[[ Stored data, beginning ]]

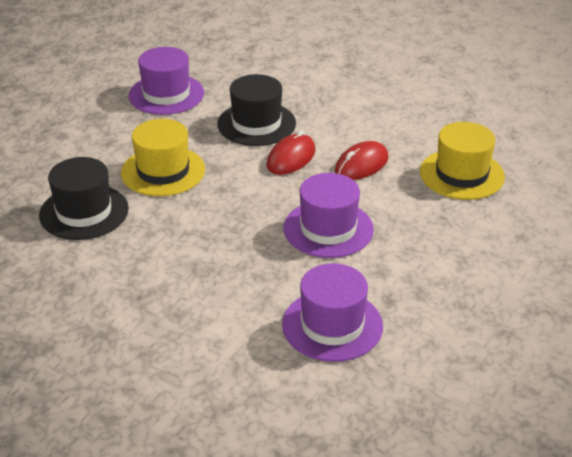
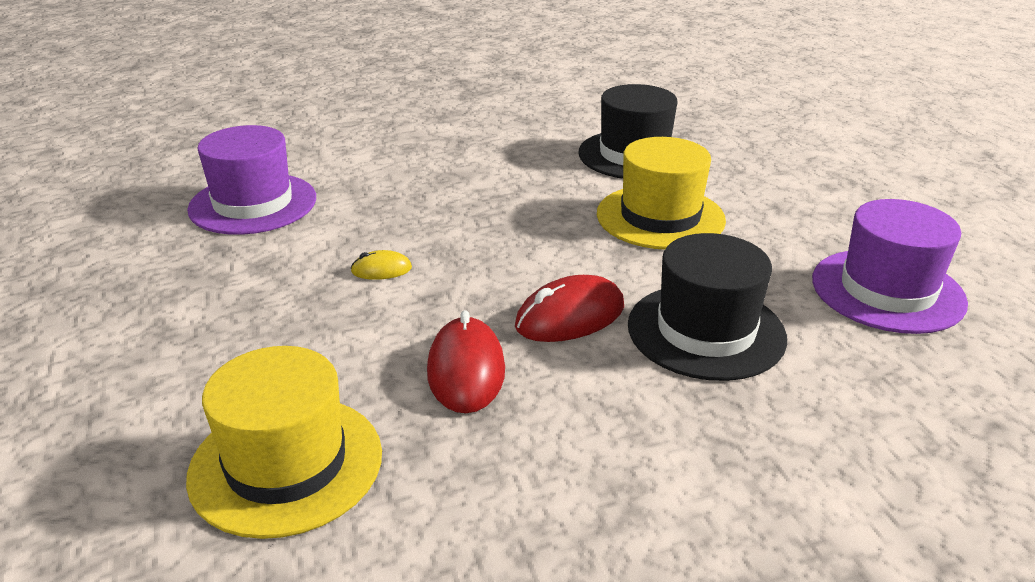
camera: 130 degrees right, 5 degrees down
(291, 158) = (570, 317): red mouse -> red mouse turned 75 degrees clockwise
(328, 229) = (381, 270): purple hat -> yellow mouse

[[ Stored data, end ]]

Task prompt - When a picture appears in the material, please pass over it while retyping the rest exactly.

Answer for this exercise -
camera: 130 degrees right, 5 degrees down
(291, 158) = (570, 317): red mouse -> red mouse turned 75 degrees clockwise
(328, 229) = (381, 270): purple hat -> yellow mouse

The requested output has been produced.